* _PROBLEM_:
Whenever the word "cyan" appears in a line of the listing, copy that line.

* _RECORDS FOR THIS EXERCISE_:
──────────────────────────────

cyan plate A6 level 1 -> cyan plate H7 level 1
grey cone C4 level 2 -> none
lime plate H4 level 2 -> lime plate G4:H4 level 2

──────────────────────────────

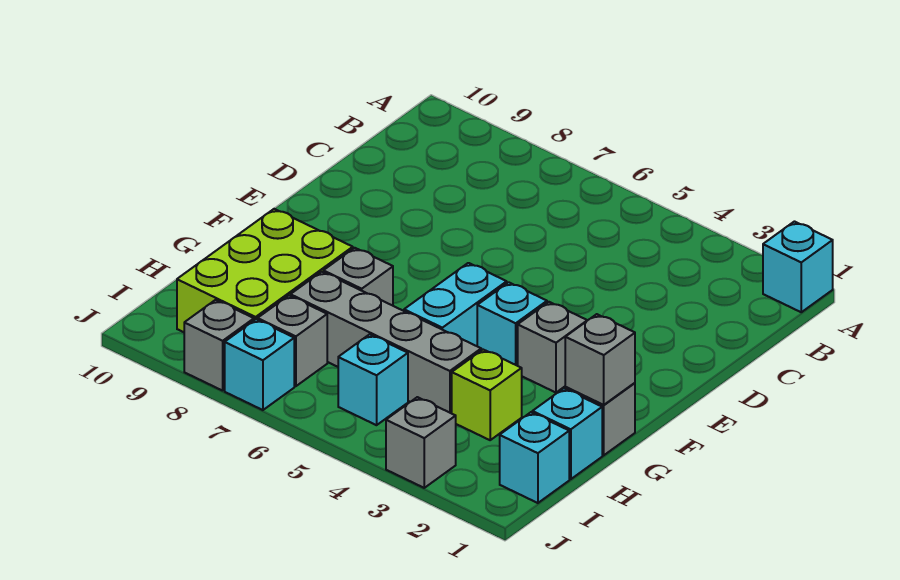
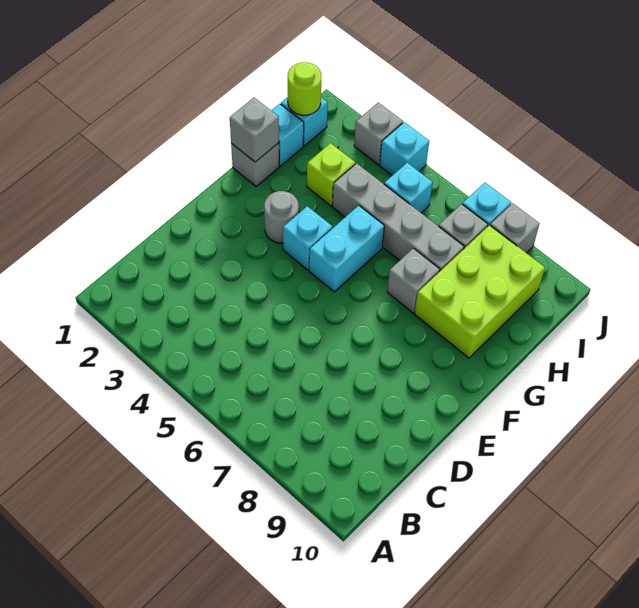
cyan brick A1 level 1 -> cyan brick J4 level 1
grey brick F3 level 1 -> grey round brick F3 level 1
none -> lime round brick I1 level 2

──────────────────────────────

* _ANSWER TO THIS TASK_:
cyan plate A6 level 1 -> cyan plate H7 level 1
cyan brick A1 level 1 -> cyan brick J4 level 1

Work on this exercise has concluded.